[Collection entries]
__________

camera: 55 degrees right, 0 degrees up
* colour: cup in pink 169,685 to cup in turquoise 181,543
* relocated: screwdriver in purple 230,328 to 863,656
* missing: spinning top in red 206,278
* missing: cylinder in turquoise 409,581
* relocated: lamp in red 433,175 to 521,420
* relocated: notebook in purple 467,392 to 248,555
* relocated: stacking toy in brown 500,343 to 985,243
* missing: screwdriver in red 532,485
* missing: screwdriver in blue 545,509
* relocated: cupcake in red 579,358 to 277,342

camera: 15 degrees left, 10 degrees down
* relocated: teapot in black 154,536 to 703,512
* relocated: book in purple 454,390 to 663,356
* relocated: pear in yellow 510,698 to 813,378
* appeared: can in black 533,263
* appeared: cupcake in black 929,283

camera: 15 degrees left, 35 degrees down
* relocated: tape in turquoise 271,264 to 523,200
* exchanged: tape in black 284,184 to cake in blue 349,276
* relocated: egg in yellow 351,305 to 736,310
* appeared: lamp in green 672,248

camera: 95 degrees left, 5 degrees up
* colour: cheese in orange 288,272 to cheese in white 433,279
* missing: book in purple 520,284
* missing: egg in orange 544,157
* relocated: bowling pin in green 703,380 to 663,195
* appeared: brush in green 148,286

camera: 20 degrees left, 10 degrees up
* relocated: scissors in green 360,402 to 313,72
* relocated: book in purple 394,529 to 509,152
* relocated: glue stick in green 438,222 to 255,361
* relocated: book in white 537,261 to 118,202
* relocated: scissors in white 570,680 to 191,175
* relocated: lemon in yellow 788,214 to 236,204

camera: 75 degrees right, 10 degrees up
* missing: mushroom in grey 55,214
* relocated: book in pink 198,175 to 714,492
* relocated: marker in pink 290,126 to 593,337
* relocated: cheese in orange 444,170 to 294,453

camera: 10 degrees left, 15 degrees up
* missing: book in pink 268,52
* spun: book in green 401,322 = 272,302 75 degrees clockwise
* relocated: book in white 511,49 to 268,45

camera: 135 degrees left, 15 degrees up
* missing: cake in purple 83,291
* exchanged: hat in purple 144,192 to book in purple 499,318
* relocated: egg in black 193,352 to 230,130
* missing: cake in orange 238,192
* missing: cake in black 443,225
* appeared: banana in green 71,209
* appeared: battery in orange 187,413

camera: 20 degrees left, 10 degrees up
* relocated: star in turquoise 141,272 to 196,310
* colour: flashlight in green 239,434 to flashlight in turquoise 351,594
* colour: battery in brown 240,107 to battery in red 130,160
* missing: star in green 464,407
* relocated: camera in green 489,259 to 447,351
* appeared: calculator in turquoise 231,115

__________

# REQUIRED ACTION
The lines from the start of the entries above through the line containing "in blue 545,509" are the ones to return, please; copy them exactly and include both ends.

# ANSWER SECTION
camera: 55 degrees right, 0 degrees up
* colour: cup in pink 169,685 to cup in turquoise 181,543
* relocated: screwdriver in purple 230,328 to 863,656
* missing: spinning top in red 206,278
* missing: cylinder in turquoise 409,581
* relocated: lamp in red 433,175 to 521,420
* relocated: notebook in purple 467,392 to 248,555
* relocated: stacking toy in brown 500,343 to 985,243
* missing: screwdriver in red 532,485
* missing: screwdriver in blue 545,509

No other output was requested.